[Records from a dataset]
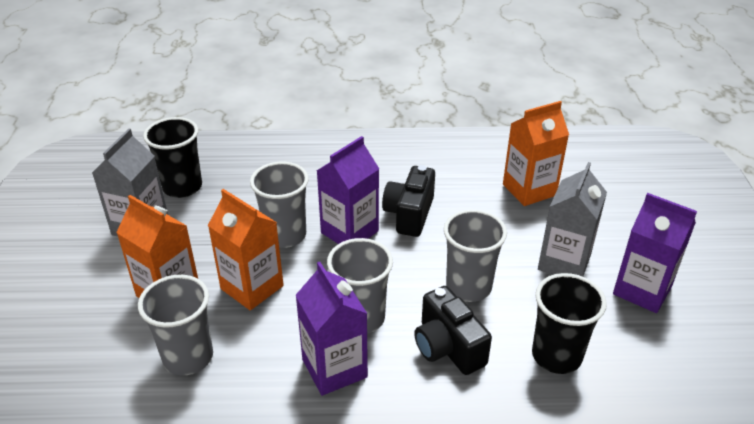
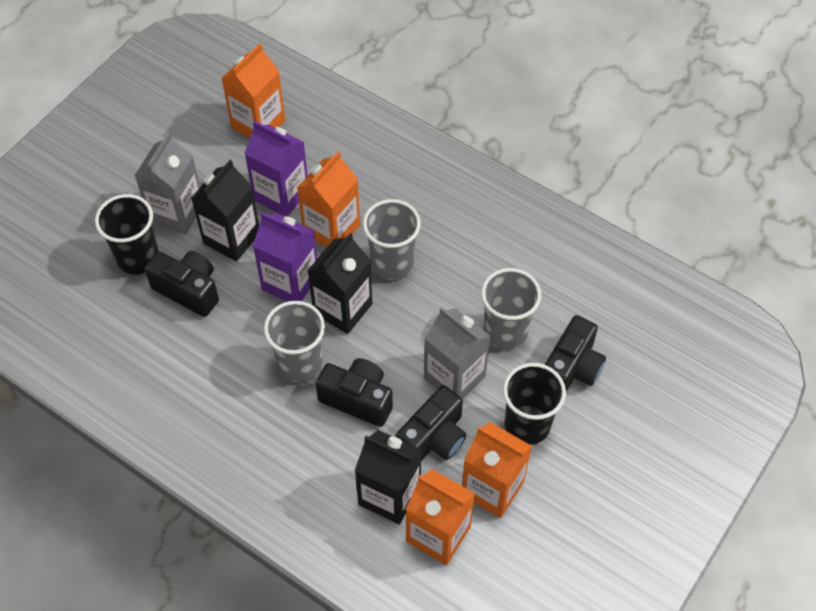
black camera: 2 -> 4
black carton: 0 -> 3
grey cup: 4 -> 3
orange carton: 3 -> 4
purple carton: 3 -> 2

— About this task —
State how many lines in the entries hold "carton". Nothing should come before or after the number.

— Result of the task —
3